What lines below mention the word "plus"? Copy each one.

(Itemized modification records)

Segment Open

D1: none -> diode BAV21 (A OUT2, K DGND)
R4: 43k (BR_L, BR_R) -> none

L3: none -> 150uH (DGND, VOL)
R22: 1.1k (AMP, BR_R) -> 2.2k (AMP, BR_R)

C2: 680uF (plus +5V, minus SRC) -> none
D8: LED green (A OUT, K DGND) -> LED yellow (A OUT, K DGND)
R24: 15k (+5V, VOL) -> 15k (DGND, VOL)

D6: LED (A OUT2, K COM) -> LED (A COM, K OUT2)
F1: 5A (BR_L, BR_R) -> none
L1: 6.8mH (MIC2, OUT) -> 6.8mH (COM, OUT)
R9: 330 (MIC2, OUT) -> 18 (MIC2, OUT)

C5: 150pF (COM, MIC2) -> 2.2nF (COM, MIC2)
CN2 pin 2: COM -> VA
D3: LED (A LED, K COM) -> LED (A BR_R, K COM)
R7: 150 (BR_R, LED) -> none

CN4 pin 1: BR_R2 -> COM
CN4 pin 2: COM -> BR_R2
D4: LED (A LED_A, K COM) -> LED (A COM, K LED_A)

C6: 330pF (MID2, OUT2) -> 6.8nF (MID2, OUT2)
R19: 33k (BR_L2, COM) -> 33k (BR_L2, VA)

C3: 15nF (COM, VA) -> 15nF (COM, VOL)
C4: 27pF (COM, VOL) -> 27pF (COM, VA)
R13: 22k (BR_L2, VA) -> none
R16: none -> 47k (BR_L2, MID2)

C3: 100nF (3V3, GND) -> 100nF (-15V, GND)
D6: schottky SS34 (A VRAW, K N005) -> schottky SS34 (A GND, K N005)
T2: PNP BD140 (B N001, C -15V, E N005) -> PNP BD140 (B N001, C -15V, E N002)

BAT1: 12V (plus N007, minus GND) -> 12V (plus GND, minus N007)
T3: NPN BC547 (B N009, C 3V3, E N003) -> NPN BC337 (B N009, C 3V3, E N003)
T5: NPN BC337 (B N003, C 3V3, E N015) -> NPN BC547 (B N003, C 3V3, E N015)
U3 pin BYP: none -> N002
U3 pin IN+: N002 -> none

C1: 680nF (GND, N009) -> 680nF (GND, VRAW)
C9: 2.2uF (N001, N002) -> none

Segment Closed

▸ **Response area**
C2: 680uF (plus +5V, minus SRC) -> none
BAT1: 12V (plus N007, minus GND) -> 12V (plus GND, minus N007)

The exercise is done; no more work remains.